● Exercise brief: Rewrite the lines below, replacing each occurrence of "pink star" with "magenta star" and leaving all other text unchanged. Omit the pictures from your answer.

● Material supplied:

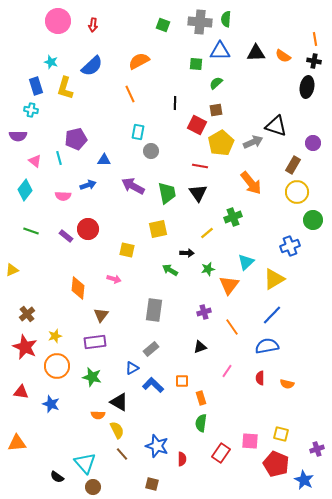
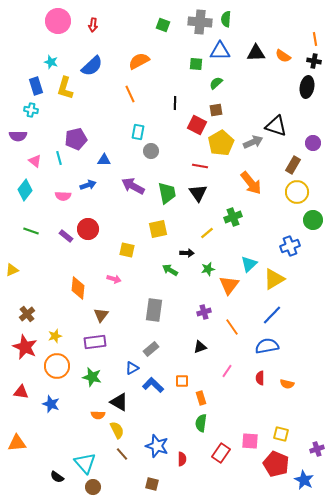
cyan triangle at (246, 262): moved 3 px right, 2 px down
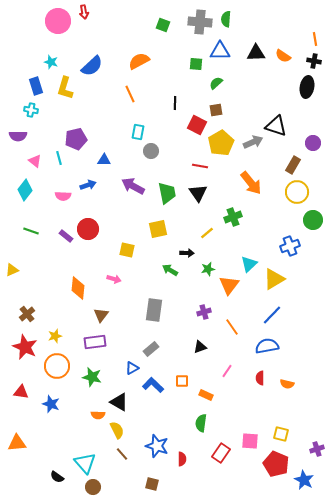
red arrow at (93, 25): moved 9 px left, 13 px up; rotated 16 degrees counterclockwise
orange rectangle at (201, 398): moved 5 px right, 3 px up; rotated 48 degrees counterclockwise
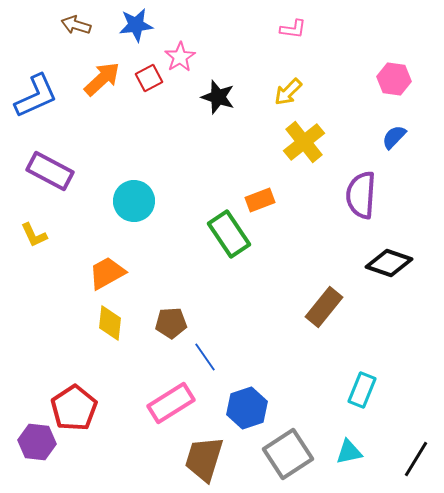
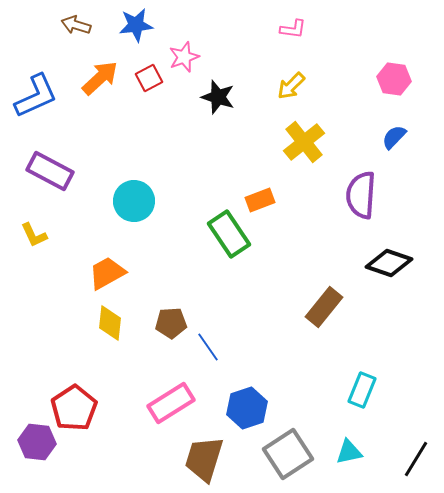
pink star: moved 4 px right; rotated 12 degrees clockwise
orange arrow: moved 2 px left, 1 px up
yellow arrow: moved 3 px right, 6 px up
blue line: moved 3 px right, 10 px up
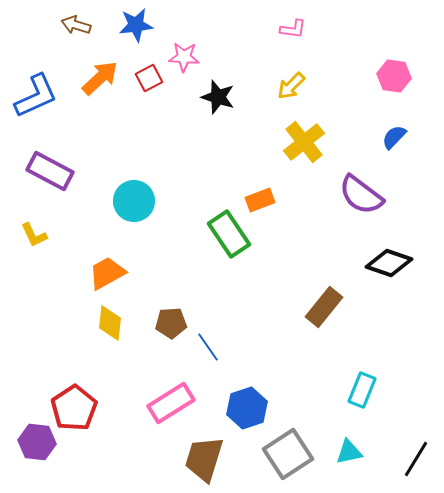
pink star: rotated 24 degrees clockwise
pink hexagon: moved 3 px up
purple semicircle: rotated 57 degrees counterclockwise
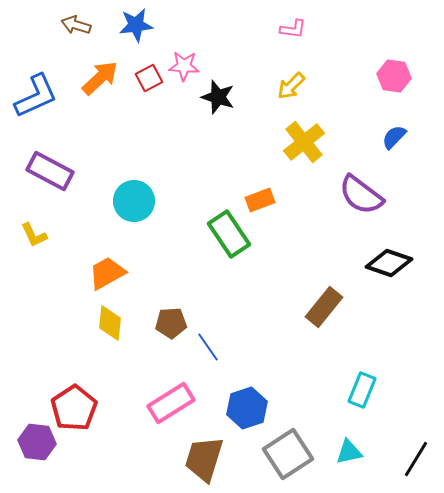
pink star: moved 9 px down
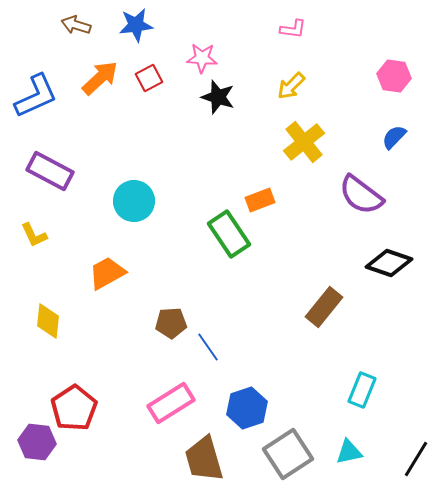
pink star: moved 18 px right, 8 px up
yellow diamond: moved 62 px left, 2 px up
brown trapezoid: rotated 33 degrees counterclockwise
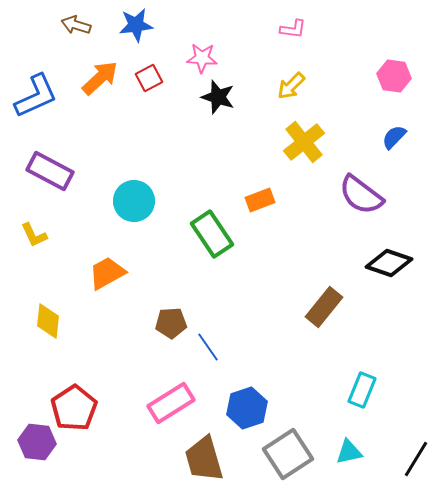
green rectangle: moved 17 px left
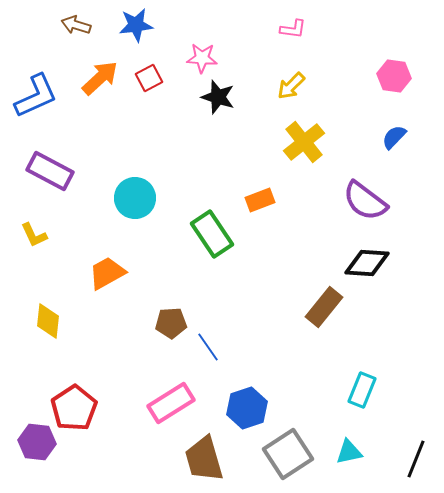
purple semicircle: moved 4 px right, 6 px down
cyan circle: moved 1 px right, 3 px up
black diamond: moved 22 px left; rotated 15 degrees counterclockwise
black line: rotated 9 degrees counterclockwise
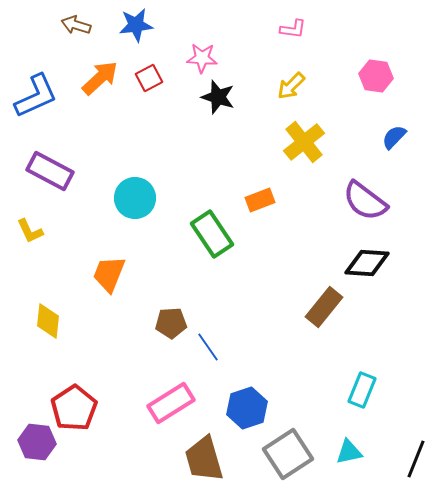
pink hexagon: moved 18 px left
yellow L-shape: moved 4 px left, 4 px up
orange trapezoid: moved 2 px right, 1 px down; rotated 39 degrees counterclockwise
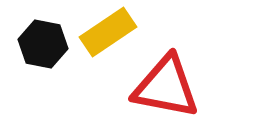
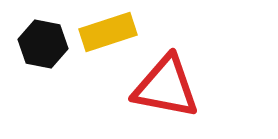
yellow rectangle: rotated 16 degrees clockwise
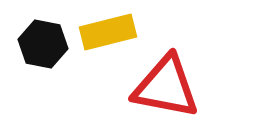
yellow rectangle: rotated 4 degrees clockwise
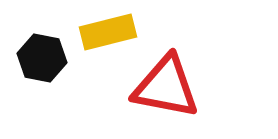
black hexagon: moved 1 px left, 14 px down
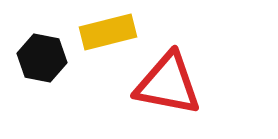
red triangle: moved 2 px right, 3 px up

● Exercise answer:
cyan triangle at (246, 262): moved 3 px right, 2 px down
red arrow at (93, 25): moved 9 px left, 13 px up; rotated 16 degrees counterclockwise
orange rectangle at (201, 398): moved 5 px right, 3 px up; rotated 48 degrees counterclockwise
magenta star: moved 4 px right; rotated 12 degrees clockwise
orange arrow: moved 2 px left, 1 px up
yellow arrow: moved 3 px right, 6 px up
blue line: moved 3 px right, 10 px up
magenta star: rotated 24 degrees clockwise
pink hexagon: moved 3 px up
purple semicircle: rotated 57 degrees counterclockwise
magenta star: moved 9 px down
magenta star: moved 18 px right, 8 px up
yellow diamond: moved 62 px left, 2 px up
brown trapezoid: rotated 33 degrees counterclockwise
green rectangle: moved 17 px left
purple semicircle: moved 4 px right, 6 px down
cyan circle: moved 1 px right, 3 px up
black diamond: moved 22 px left; rotated 15 degrees counterclockwise
black line: rotated 9 degrees counterclockwise
pink hexagon: moved 18 px left
yellow L-shape: moved 4 px left, 4 px up
orange trapezoid: moved 2 px right, 1 px down; rotated 39 degrees counterclockwise
yellow rectangle: rotated 16 degrees clockwise
yellow rectangle: rotated 4 degrees clockwise
black hexagon: moved 1 px left, 14 px down
red triangle: moved 2 px right, 3 px up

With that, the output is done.